== Task goal ==
The output should hold exactly, and only, the lines from the line bearing "D2: LED (A VDD, K" through the last line of the listing below, and no pictures.

/---

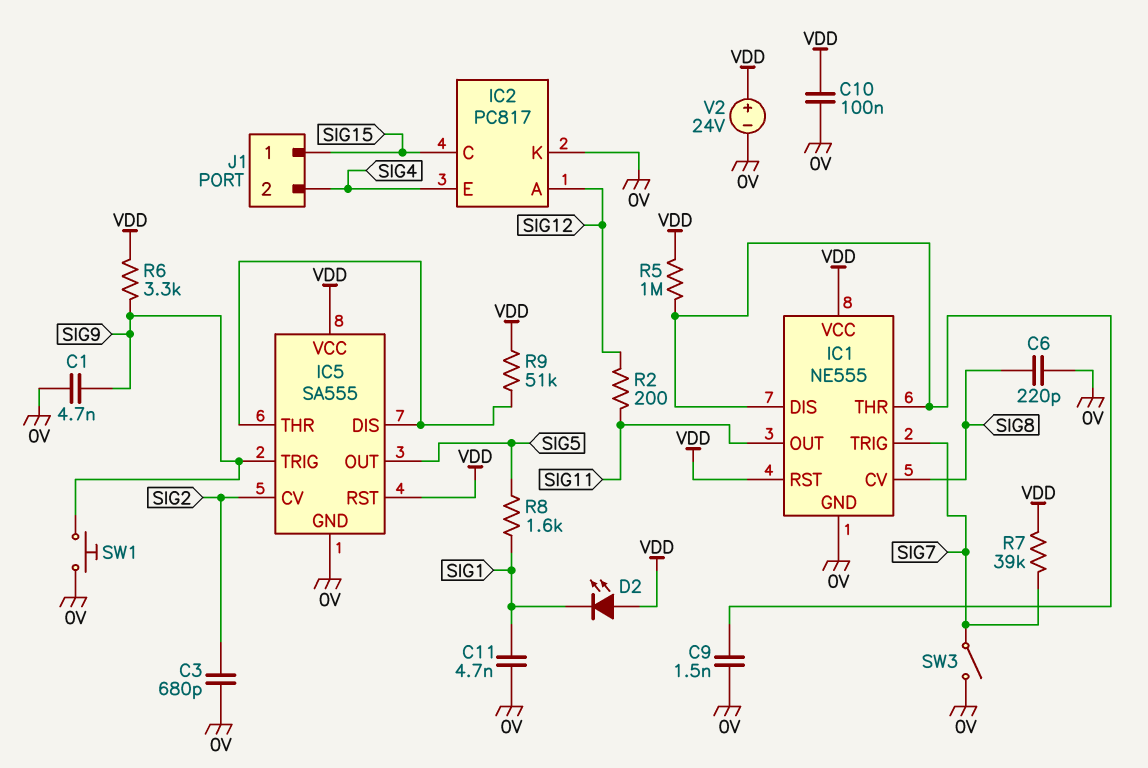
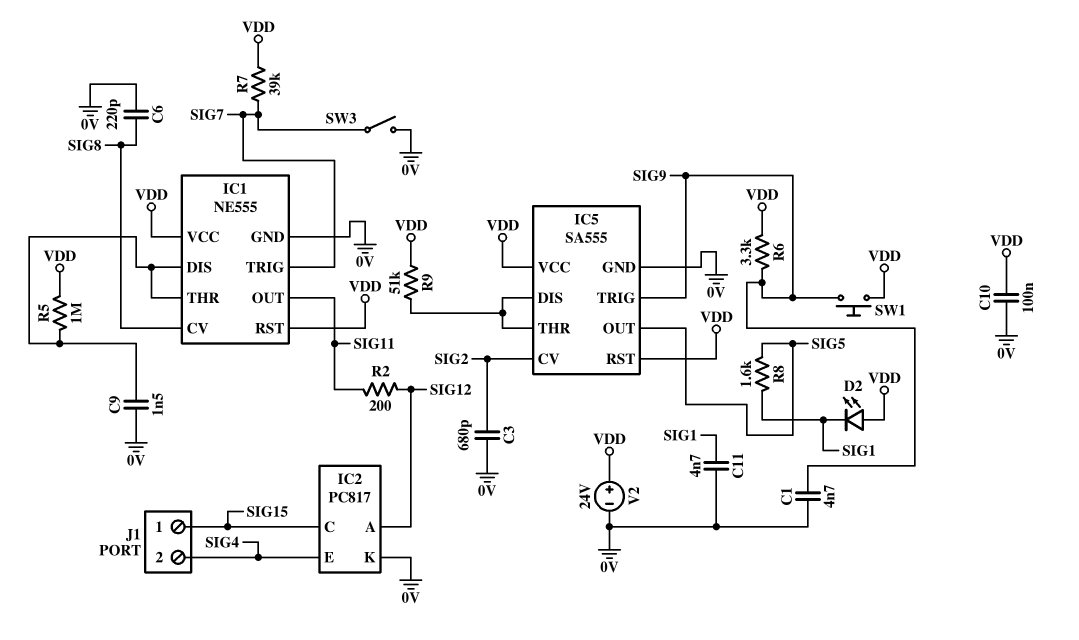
SW1: button (0V, SIG9) -> button (SIG9, VDD)

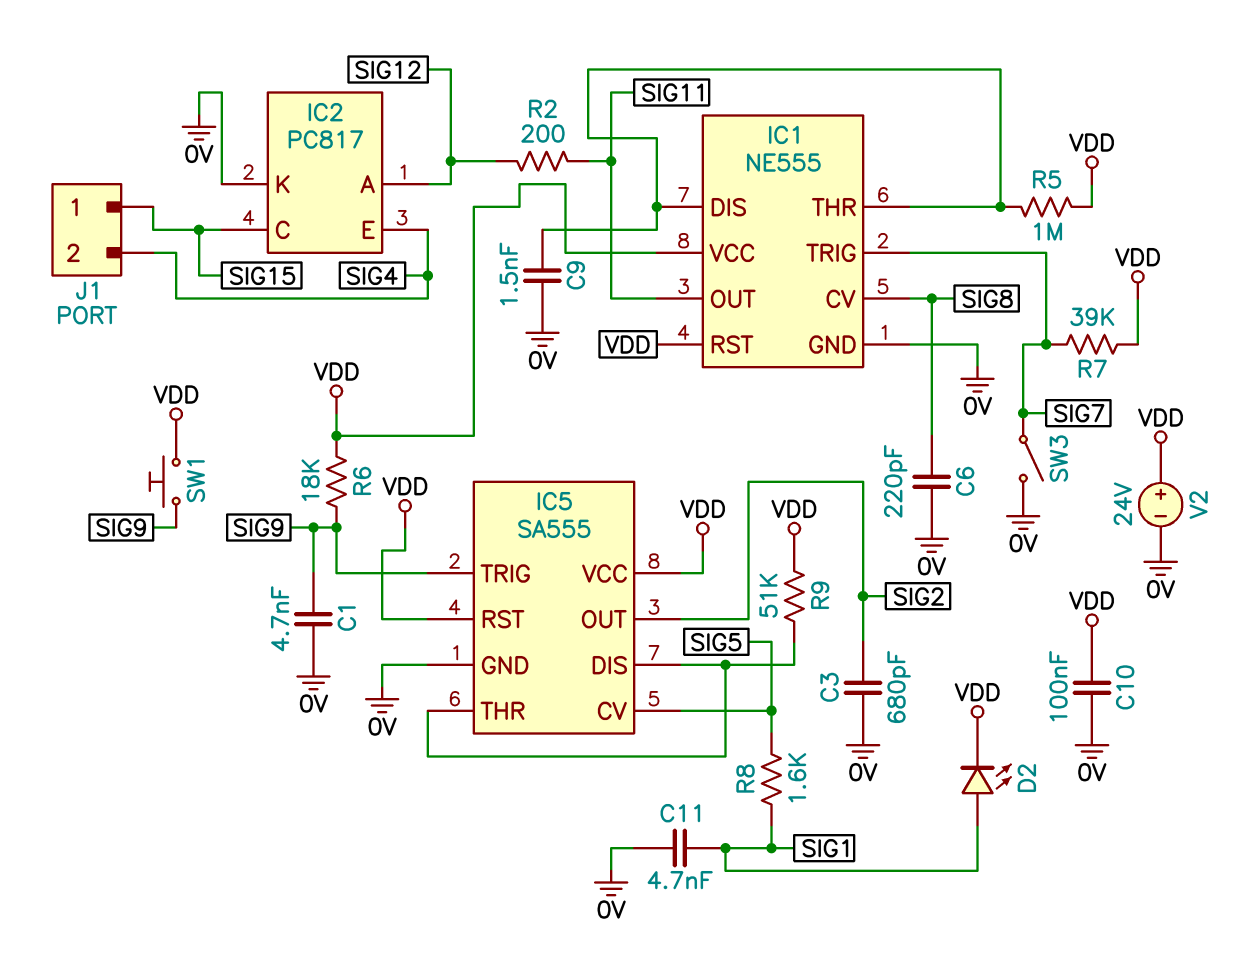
D2: LED (A VDD, K SIG1) -> LED (A SIG1, K VDD)
IC5 pin CV: SIG2 -> SIG5
IC5 pin OUT: SIG5 -> SIG2
R6: 3.3k (SIG9, VDD) -> 18k (SIG9, VDD)

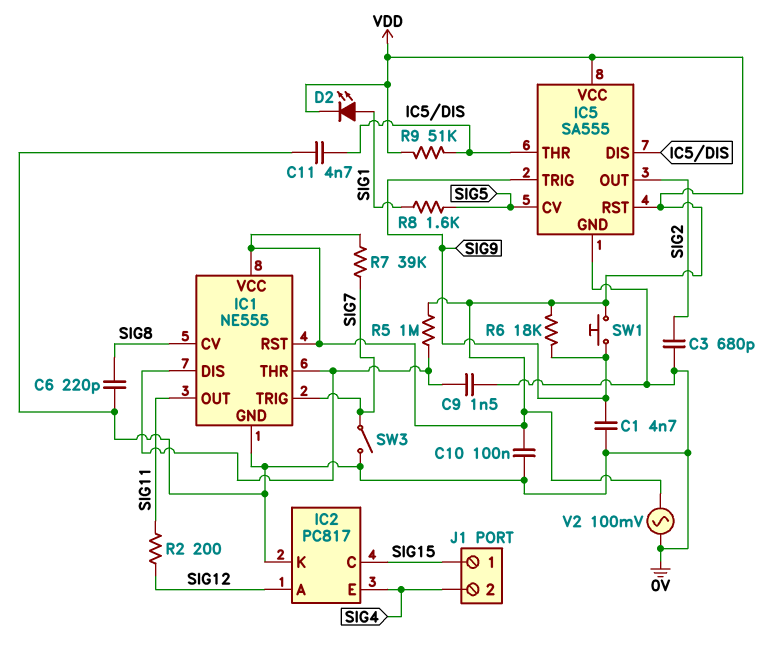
C11: 4.7nF (0V, SIG1) -> 4.7nF (0V, IC5/DIS)
V2: 24V (plus VDD, minus 0V) -> AC 100mV (0V, VDD)

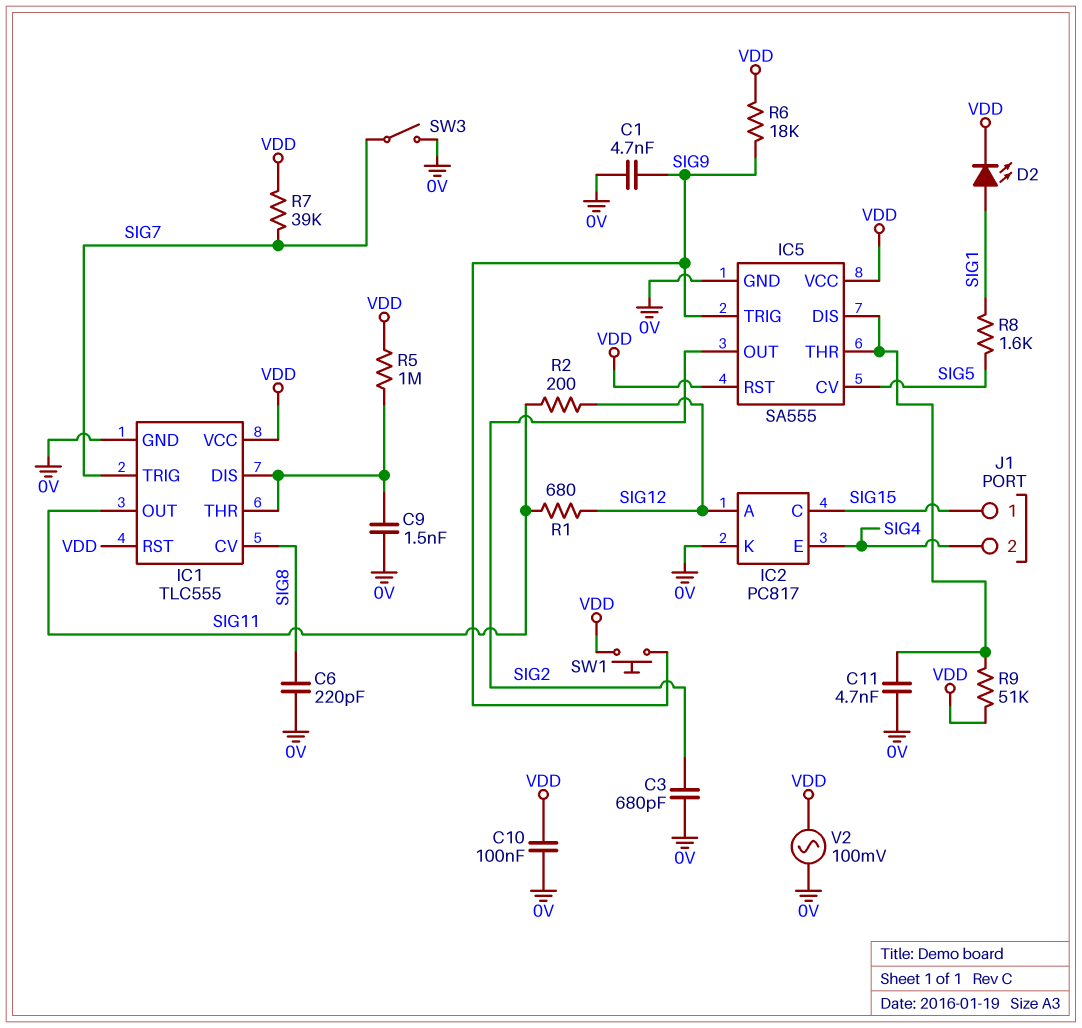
IC1: NE555 -> TLC555
R1: none -> 680 (SIG11, SIG12)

\---

== Reply ==
D2: LED (A VDD, K SIG1) -> LED (A SIG1, K VDD)
IC5 pin CV: SIG2 -> SIG5
IC5 pin OUT: SIG5 -> SIG2
R6: 3.3k (SIG9, VDD) -> 18k (SIG9, VDD)

C11: 4.7nF (0V, SIG1) -> 4.7nF (0V, IC5/DIS)
V2: 24V (plus VDD, minus 0V) -> AC 100mV (0V, VDD)

IC1: NE555 -> TLC555
R1: none -> 680 (SIG11, SIG12)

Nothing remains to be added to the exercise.